### About this task
Your task is to repeat exactly the lines below between the line holding "Taschenrechner/türkis <321, 450>" and the line holding "Ei/rosa <593, 233>", inclusive, and only those.

[Object transformation records]
====================

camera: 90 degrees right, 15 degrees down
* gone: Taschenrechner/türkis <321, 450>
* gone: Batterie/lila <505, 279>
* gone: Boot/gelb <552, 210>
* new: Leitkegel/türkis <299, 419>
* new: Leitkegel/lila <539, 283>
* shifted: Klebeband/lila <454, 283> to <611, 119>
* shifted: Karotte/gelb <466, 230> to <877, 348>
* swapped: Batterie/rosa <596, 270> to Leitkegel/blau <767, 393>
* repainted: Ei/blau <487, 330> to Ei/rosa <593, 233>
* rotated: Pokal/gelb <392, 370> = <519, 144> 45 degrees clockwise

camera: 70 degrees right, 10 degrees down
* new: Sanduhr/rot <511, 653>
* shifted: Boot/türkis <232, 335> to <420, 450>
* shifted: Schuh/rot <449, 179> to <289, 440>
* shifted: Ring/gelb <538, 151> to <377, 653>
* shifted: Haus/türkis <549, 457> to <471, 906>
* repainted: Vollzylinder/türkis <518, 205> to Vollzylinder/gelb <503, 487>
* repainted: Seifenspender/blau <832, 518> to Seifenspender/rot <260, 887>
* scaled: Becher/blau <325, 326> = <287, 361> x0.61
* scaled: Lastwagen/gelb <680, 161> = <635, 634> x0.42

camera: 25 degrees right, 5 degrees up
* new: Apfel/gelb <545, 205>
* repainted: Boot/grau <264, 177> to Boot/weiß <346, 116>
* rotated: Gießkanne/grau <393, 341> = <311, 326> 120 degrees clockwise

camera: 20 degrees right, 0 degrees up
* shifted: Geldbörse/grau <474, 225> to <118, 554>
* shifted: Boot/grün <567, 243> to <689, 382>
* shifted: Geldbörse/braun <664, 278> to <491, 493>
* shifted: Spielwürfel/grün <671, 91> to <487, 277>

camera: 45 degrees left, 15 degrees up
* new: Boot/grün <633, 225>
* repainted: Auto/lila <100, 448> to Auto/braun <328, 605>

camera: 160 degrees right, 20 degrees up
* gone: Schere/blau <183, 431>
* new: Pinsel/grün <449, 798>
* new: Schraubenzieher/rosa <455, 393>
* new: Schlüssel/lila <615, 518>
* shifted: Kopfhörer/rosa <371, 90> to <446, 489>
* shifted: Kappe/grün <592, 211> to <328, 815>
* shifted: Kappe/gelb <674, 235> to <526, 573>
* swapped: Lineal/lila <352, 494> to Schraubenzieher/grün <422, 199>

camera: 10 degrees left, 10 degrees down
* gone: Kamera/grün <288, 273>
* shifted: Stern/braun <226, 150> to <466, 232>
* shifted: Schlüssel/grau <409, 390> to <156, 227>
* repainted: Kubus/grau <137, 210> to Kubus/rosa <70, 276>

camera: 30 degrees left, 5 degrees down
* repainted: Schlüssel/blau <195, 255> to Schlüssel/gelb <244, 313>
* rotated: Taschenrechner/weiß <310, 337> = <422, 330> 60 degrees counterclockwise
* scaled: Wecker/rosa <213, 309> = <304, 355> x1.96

====================

### Response for this exercise
* gone: Taschenrechner/türkis <321, 450>
* gone: Batterie/lila <505, 279>
* gone: Boot/gelb <552, 210>
* new: Leitkegel/türkis <299, 419>
* new: Leitkegel/lila <539, 283>
* shifted: Klebeband/lila <454, 283> to <611, 119>
* shifted: Karotte/gelb <466, 230> to <877, 348>
* swapped: Batterie/rosa <596, 270> to Leitkegel/blau <767, 393>
* repainted: Ei/blau <487, 330> to Ei/rosa <593, 233>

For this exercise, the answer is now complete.